## [SHORT PROBLEM]
Reproduce each of the records below word for word, leaving out the pictures.

>> START INFORMATION SHOWN

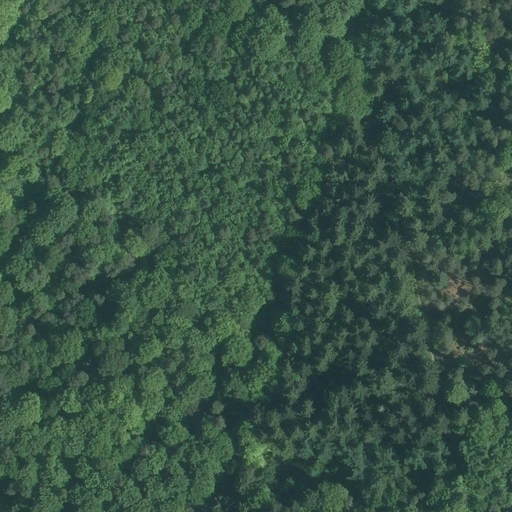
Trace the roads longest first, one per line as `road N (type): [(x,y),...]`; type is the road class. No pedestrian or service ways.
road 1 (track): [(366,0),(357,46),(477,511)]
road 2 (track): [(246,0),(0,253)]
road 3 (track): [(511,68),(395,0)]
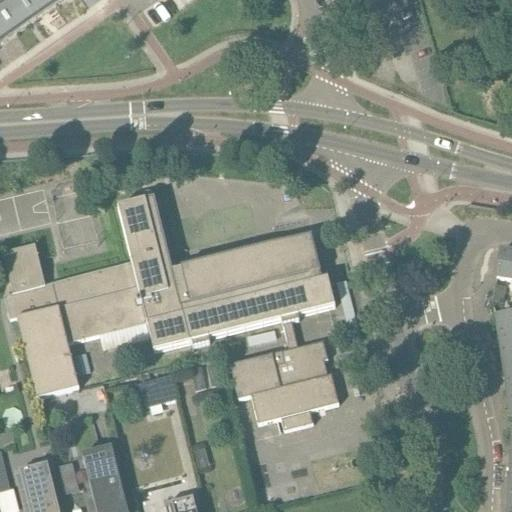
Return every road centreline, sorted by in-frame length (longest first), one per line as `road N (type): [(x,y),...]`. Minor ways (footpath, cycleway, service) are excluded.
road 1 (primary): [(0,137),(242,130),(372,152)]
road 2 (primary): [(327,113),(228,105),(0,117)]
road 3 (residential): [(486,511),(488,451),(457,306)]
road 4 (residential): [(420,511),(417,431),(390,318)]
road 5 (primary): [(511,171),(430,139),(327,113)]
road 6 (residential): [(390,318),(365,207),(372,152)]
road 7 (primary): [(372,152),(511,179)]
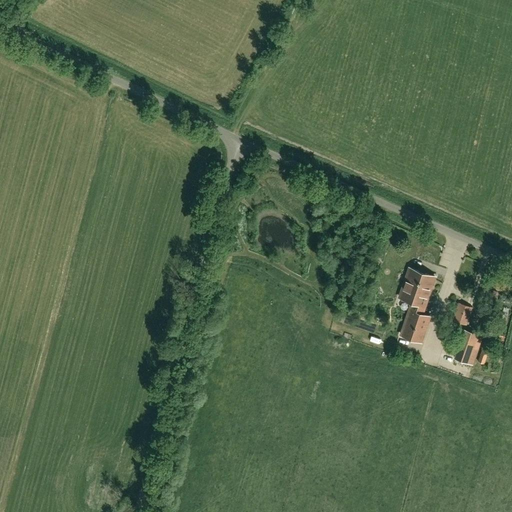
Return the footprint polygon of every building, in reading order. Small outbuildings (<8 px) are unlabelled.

>> END INFORMATION SHOWN

## [TASK OUTPUT]
Trace the roads longest first, one per line as `road N (type): [(x,y),...]`; type is the road class. No pedestrian or service ways.
road 1 (track): [(366,0),(357,46),(477,511)]
road 2 (track): [(246,0),(0,253)]
road 3 (track): [(511,68),(395,0)]
Return every road centreline, sorted by in-frame length (longest first), one per line as `road N (type): [(x,y),...]`. Minor ways (footpath, cycleway, service) are excluded.
road 1 (primary): [(0,137),(242,130),(372,152)]
road 2 (primary): [(327,113),(228,105),(0,117)]
road 3 (residential): [(486,511),(488,451),(457,306)]
road 4 (residential): [(420,511),(417,431),(390,318)]
road 5 (primary): [(511,171),(430,139),(327,113)]
road 6 (residential): [(390,318),(365,207),(372,152)]
road 7 (primary): [(372,152),(511,179)]
Return the footprint polygon of every building, in reading order. Small outbuildings (<8 px) are unlabelled.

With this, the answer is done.